---- LISTED ENTRIES
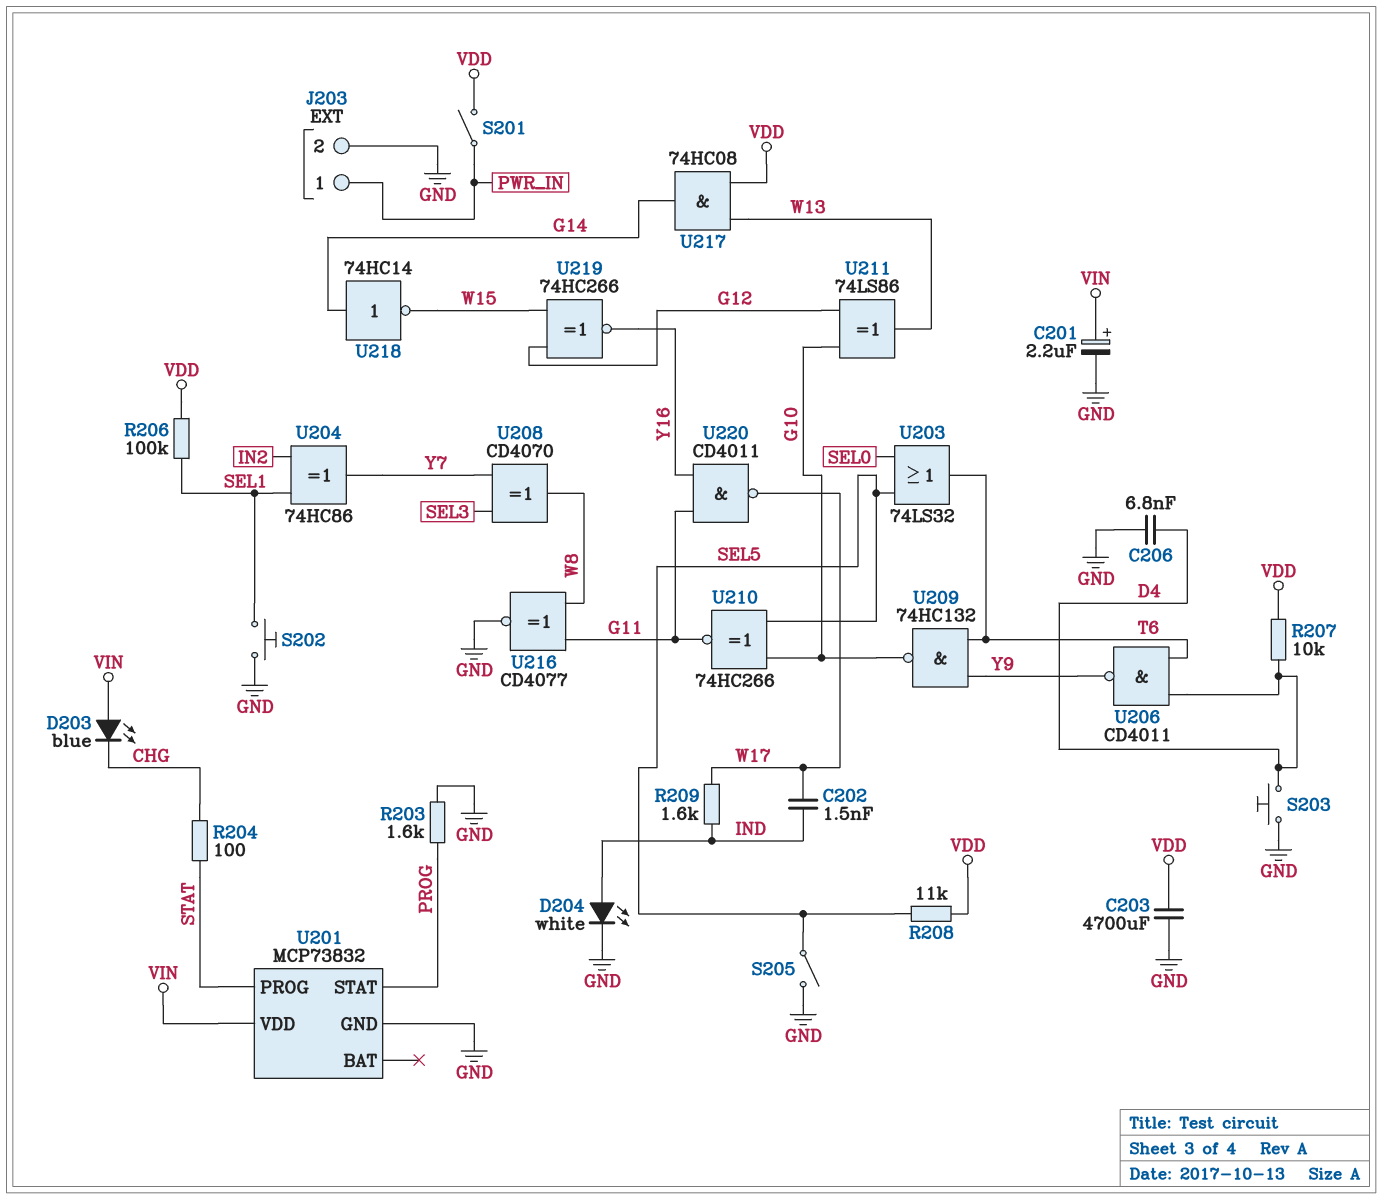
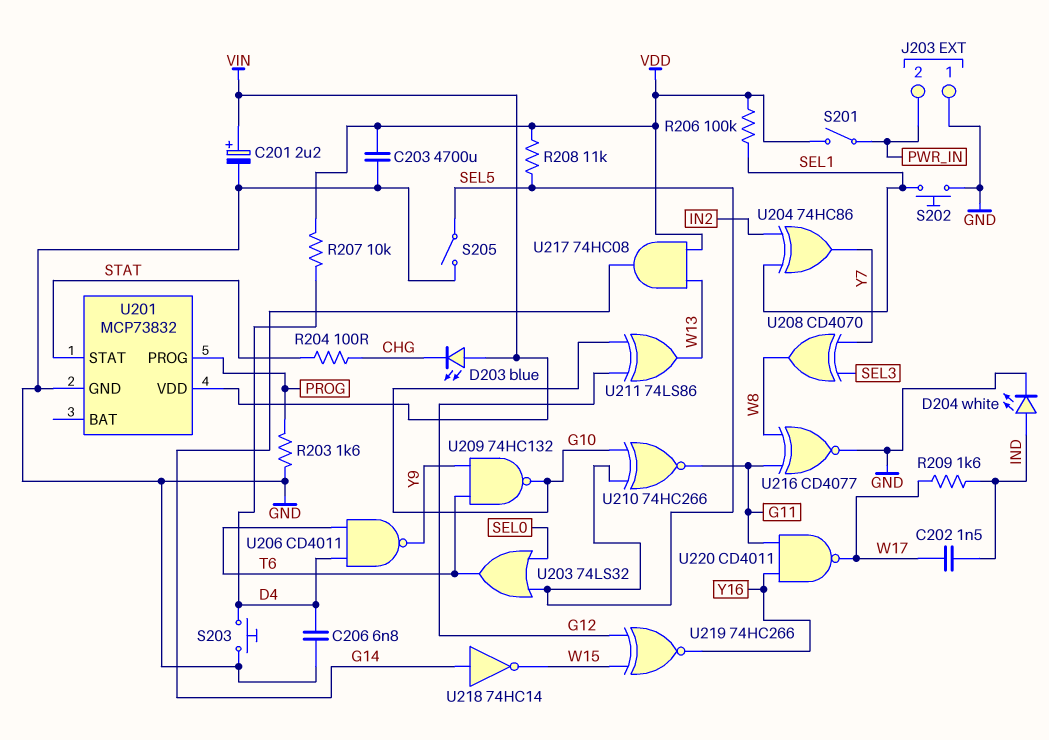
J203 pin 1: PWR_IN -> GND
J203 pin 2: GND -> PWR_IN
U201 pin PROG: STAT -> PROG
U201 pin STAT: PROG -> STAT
--------
---- LISTED ENTRIES
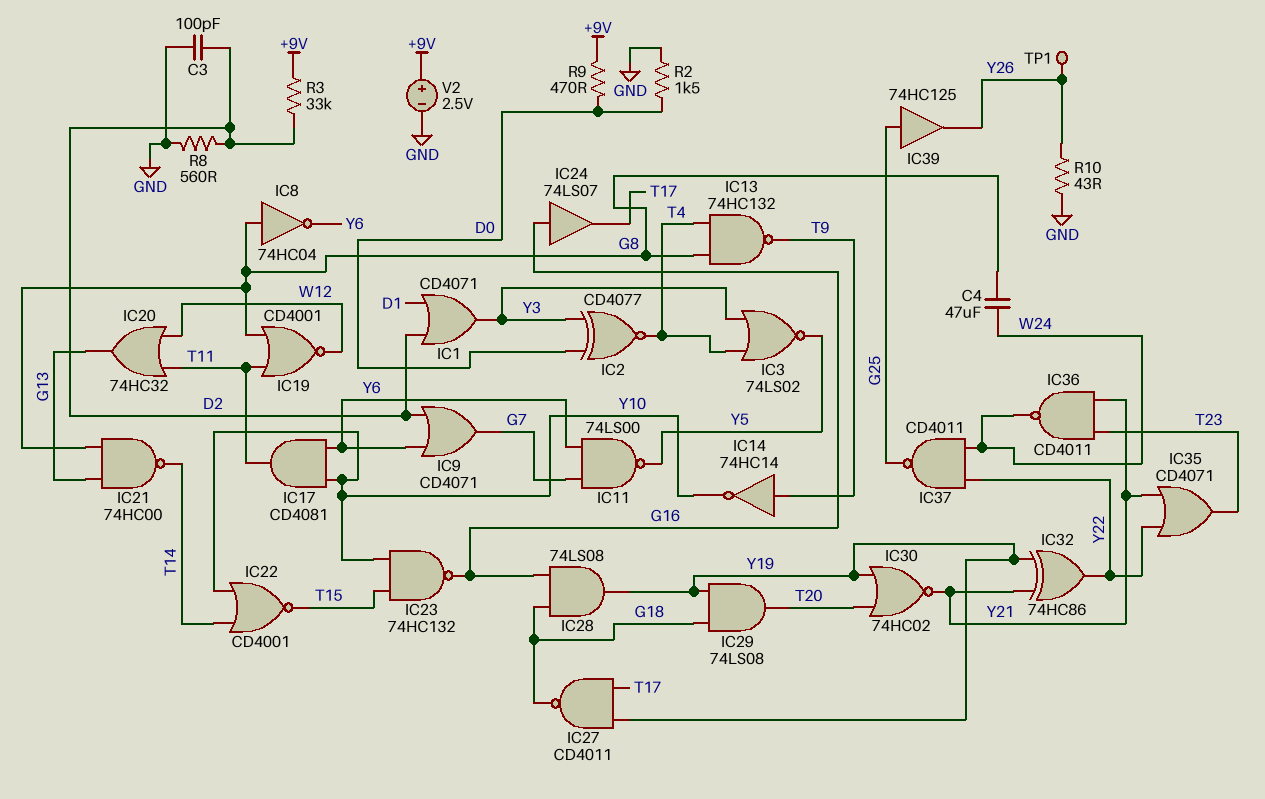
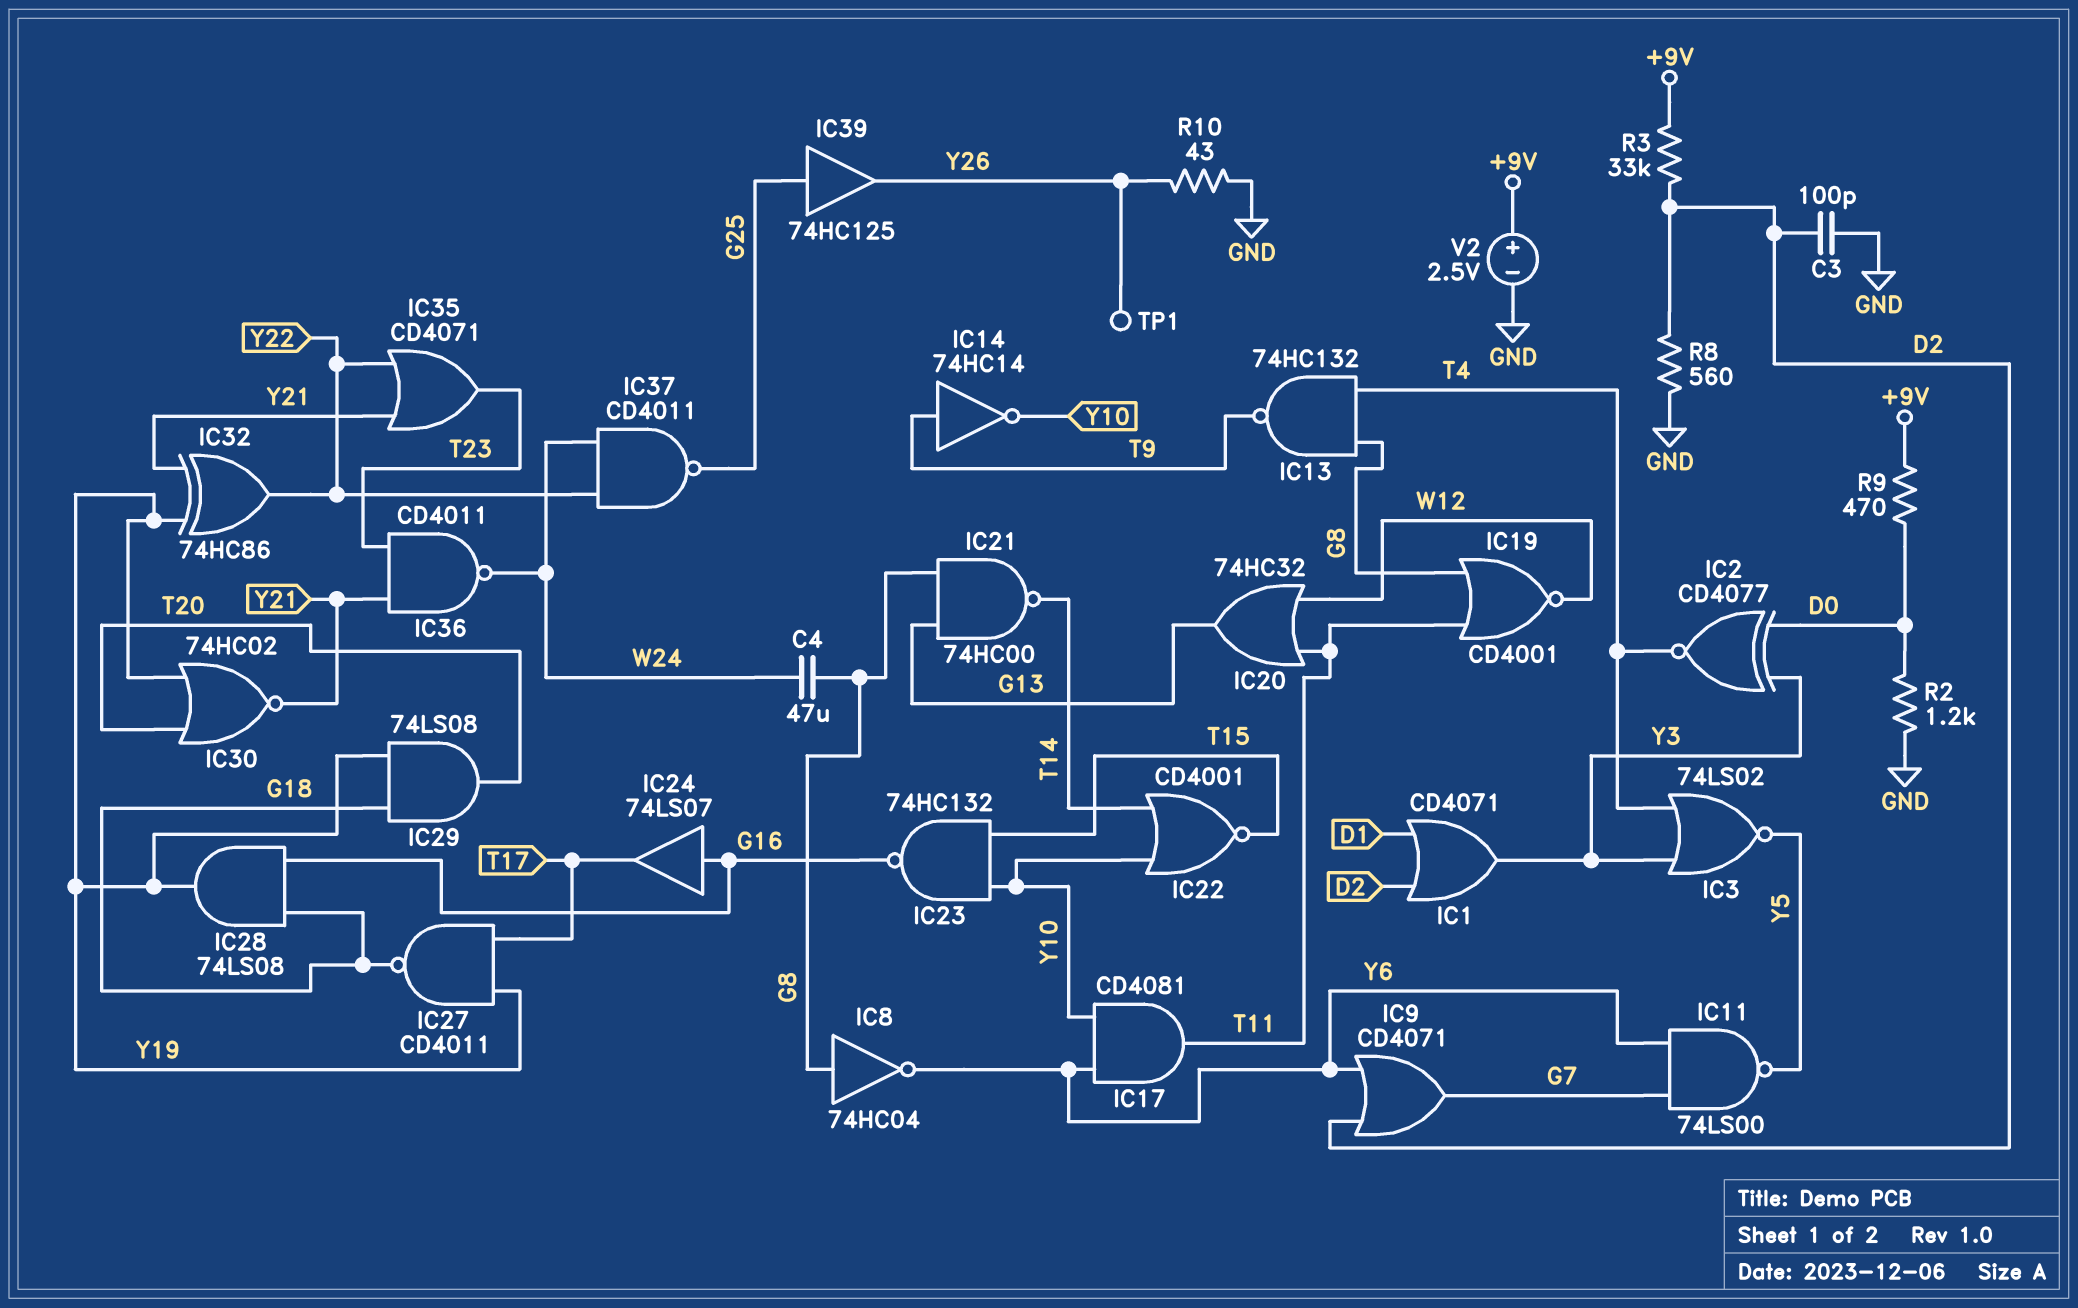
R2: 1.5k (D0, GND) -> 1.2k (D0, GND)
--------
EXERCISE AIM =>
Working from the data above, extract solely the lines from the one containing "J203 pin 1: PWR_IN -> GND" through the one containing "U201 pin STAT: PROG -> STAT", exactly as they appear, both included.

ANSWER BOX =>
J203 pin 1: PWR_IN -> GND
J203 pin 2: GND -> PWR_IN
U201 pin PROG: STAT -> PROG
U201 pin STAT: PROG -> STAT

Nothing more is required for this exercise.